| Instructions for the task |
Repeat each record exactly, skipping the pictures.
Material to process START
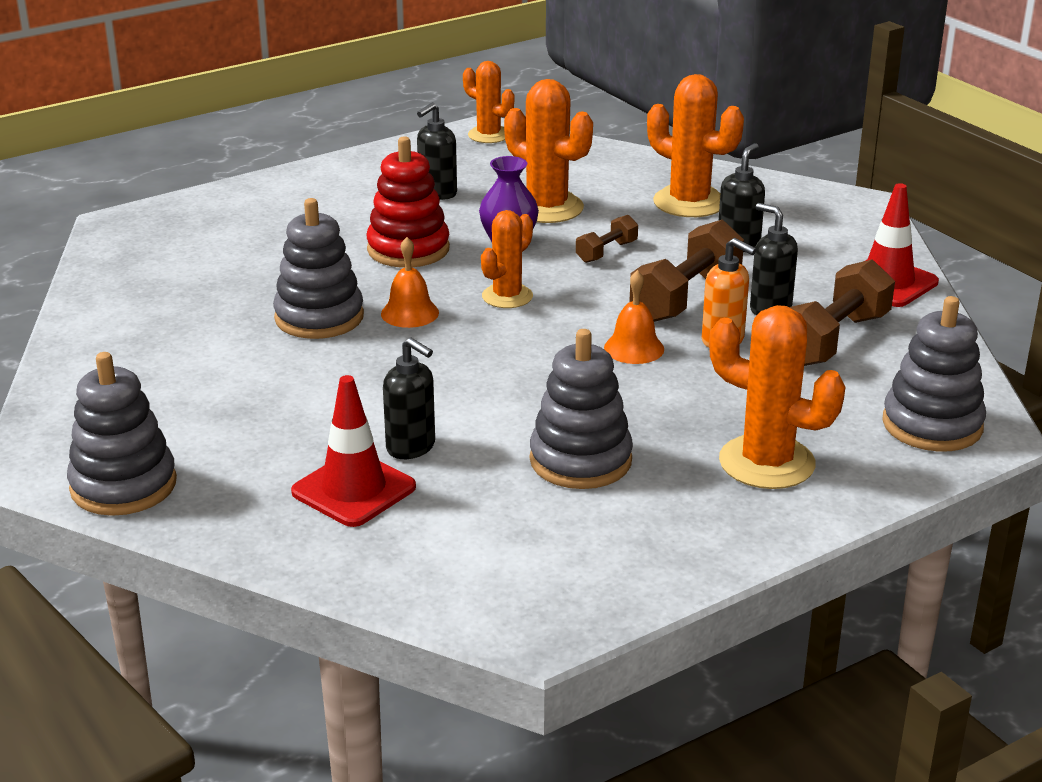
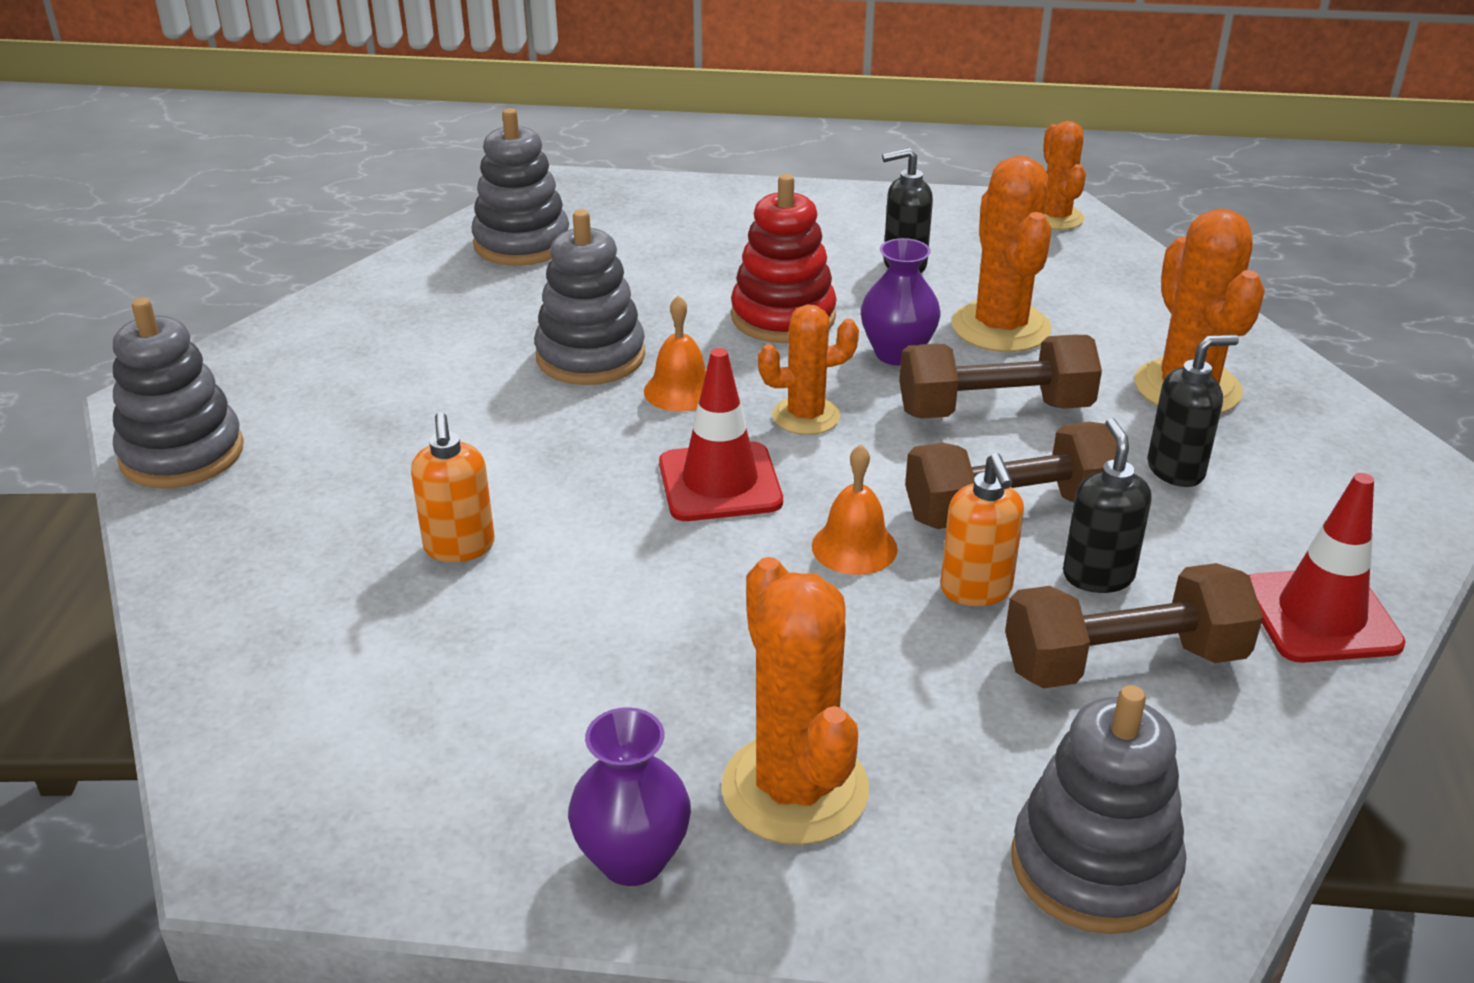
camera: 40 degrees right, 5 degrees up
(353, 490) = (342, 566): red traffic cone -> red traffic cone (720, 483)
(411, 447) = (459, 547): black soap dispenser -> orange soap dispenser
(580, 460) = (594, 659): grey stacking toy -> grey stacking toy (522, 244)
(606, 252) = (994, 410): brown dumbbell -> brown dumbbell, size x1.91
(737, 528) = (632, 859): none -> purple vase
Material to process END
| Exercise output |
camera: 40 degrees right, 5 degrees up
(353, 490) = (342, 566): red traffic cone -> red traffic cone (720, 483)
(411, 447) = (459, 547): black soap dispenser -> orange soap dispenser
(580, 460) = (594, 659): grey stacking toy -> grey stacking toy (522, 244)
(606, 252) = (994, 410): brown dumbbell -> brown dumbbell, size x1.91
(737, 528) = (632, 859): none -> purple vase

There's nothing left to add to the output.